TRY IT = What you print must match the data line for line.

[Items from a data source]
^^^^

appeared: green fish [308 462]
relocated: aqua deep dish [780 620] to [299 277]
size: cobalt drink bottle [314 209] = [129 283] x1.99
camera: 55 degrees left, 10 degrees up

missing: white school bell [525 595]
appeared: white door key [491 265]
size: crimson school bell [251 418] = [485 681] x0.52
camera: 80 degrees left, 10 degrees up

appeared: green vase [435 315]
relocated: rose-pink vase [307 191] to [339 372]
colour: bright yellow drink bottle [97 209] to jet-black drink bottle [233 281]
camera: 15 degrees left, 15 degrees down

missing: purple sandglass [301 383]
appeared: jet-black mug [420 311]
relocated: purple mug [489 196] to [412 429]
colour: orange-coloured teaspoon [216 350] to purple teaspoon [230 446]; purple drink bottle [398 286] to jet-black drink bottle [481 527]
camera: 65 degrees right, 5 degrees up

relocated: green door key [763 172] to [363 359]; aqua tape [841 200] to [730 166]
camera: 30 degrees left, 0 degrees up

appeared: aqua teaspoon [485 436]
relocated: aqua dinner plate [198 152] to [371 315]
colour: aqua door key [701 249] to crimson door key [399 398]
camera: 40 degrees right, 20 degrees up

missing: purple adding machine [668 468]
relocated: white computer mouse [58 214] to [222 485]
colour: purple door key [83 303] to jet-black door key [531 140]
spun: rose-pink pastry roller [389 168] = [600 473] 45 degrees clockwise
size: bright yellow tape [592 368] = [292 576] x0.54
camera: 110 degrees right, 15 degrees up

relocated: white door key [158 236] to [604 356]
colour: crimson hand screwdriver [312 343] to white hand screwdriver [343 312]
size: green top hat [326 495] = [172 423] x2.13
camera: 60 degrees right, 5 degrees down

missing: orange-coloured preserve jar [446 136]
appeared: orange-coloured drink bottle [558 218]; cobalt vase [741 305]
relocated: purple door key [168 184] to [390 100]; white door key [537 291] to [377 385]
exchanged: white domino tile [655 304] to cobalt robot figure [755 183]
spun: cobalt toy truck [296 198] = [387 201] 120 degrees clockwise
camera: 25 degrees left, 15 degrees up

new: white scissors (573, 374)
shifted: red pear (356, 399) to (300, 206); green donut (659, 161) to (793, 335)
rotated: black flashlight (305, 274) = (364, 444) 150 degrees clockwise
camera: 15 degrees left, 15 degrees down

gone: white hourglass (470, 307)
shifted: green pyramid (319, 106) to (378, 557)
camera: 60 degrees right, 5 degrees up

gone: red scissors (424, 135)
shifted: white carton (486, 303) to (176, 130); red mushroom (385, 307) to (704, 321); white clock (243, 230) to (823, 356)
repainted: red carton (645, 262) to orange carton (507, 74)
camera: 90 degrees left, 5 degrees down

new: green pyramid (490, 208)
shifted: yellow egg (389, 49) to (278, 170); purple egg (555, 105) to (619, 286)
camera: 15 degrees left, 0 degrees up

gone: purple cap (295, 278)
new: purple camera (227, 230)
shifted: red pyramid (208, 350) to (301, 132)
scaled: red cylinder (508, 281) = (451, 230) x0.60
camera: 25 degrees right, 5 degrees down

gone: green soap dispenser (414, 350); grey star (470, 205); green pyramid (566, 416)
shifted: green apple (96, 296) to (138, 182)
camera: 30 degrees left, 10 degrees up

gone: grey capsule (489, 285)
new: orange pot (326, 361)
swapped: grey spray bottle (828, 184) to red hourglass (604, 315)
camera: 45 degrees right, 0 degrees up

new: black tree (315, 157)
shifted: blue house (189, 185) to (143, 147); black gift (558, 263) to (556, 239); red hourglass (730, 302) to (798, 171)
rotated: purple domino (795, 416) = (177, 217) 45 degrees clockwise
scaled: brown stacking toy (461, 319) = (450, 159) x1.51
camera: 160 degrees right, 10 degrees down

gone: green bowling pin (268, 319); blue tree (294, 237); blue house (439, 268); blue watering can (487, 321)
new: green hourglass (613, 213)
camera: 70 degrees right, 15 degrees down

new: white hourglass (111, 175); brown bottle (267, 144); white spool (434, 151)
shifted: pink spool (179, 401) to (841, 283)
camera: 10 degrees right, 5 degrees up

^^^^

TASK RESPONSE =
appeared: green fish [308 462]
relocated: aqua deep dish [780 620] to [299 277]
size: cobalt drink bottle [314 209] = [129 283] x1.99
camera: 55 degrees left, 10 degrees up

missing: white school bell [525 595]
appeared: white door key [491 265]
size: crimson school bell [251 418] = [485 681] x0.52
camera: 80 degrees left, 10 degrees up

appeared: green vase [435 315]
relocated: rose-pink vase [307 191] to [339 372]
colour: bright yellow drink bottle [97 209] to jet-black drink bottle [233 281]
camera: 15 degrees left, 15 degrees down

missing: purple sandglass [301 383]
appeared: jet-black mug [420 311]
relocated: purple mug [489 196] to [412 429]
colour: orange-coloured teaspoon [216 350] to purple teaspoon [230 446]; purple drink bottle [398 286] to jet-black drink bottle [481 527]
camera: 65 degrees right, 5 degrees up

relocated: green door key [763 172] to [363 359]; aqua tape [841 200] to [730 166]
camera: 30 degrees left, 0 degrees up

appeared: aqua teaspoon [485 436]
relocated: aqua dinner plate [198 152] to [371 315]
colour: aqua door key [701 249] to crimson door key [399 398]
camera: 40 degrees right, 20 degrees up

missing: purple adding machine [668 468]
relocated: white computer mouse [58 214] to [222 485]
colour: purple door key [83 303] to jet-black door key [531 140]
spun: rose-pink pastry roller [389 168] = [600 473] 45 degrees clockwise
size: bright yellow tape [592 368] = [292 576] x0.54
camera: 110 degrees right, 15 degrees up

relocated: white door key [158 236] to [604 356]
colour: crimson hand screwdriver [312 343] to white hand screwdriver [343 312]
size: green top hat [326 495] = [172 423] x2.13
camera: 60 degrees right, 5 degrees down

missing: orange-coloured preserve jar [446 136]
appeared: orange-coloured drink bottle [558 218]; cobalt vase [741 305]
relocated: purple door key [168 184] to [390 100]; white door key [537 291] to [377 385]
exchanged: white domino tile [655 304] to cobalt robot figure [755 183]
spun: cobalt toy truck [296 198] = [387 201] 120 degrees clockwise
camera: 25 degrees left, 15 degrees up

new: white scissors (573, 374)
shifted: red pear (356, 399) to (300, 206); green donut (659, 161) to (793, 335)
rotated: black flashlight (305, 274) = (364, 444) 150 degrees clockwise
camera: 15 degrees left, 15 degrees down

gone: white hourglass (470, 307)
shifted: green pyramid (319, 106) to (378, 557)
camera: 60 degrees right, 5 degrees up

gone: red scissors (424, 135)
shifted: white carton (486, 303) to (176, 130); red mushroom (385, 307) to (704, 321); white clock (243, 230) to (823, 356)
repainted: red carton (645, 262) to orange carton (507, 74)
camera: 90 degrees left, 5 degrees down

new: green pyramid (490, 208)
shifted: yellow egg (389, 49) to (278, 170); purple egg (555, 105) to (619, 286)
camera: 15 degrees left, 0 degrees up

gone: purple cap (295, 278)
new: purple camera (227, 230)
shifted: red pyramid (208, 350) to (301, 132)
scaled: red cylinder (508, 281) = (451, 230) x0.60
camera: 25 degrees right, 5 degrees down

gone: green soap dispenser (414, 350); grey star (470, 205); green pyramid (566, 416)
shifted: green apple (96, 296) to (138, 182)
camera: 30 degrees left, 10 degrees up

gone: grey capsule (489, 285)
new: orange pot (326, 361)
swapped: grey spray bottle (828, 184) to red hourglass (604, 315)
camera: 45 degrees right, 0 degrees up

new: black tree (315, 157)
shifted: blue house (189, 185) to (143, 147); black gift (558, 263) to (556, 239); red hourglass (730, 302) to (798, 171)
rotated: purple domino (795, 416) = (177, 217) 45 degrees clockwise
scaled: brown stacking toy (461, 319) = (450, 159) x1.51
camera: 160 degrees right, 10 degrees down

gone: green bowling pin (268, 319); blue tree (294, 237); blue house (439, 268); blue watering can (487, 321)
new: green hourglass (613, 213)
camera: 70 degrees right, 15 degrees down

new: white hourglass (111, 175); brown bottle (267, 144); white spool (434, 151)
shifted: pink spool (179, 401) to (841, 283)
camera: 10 degrees right, 5 degrees up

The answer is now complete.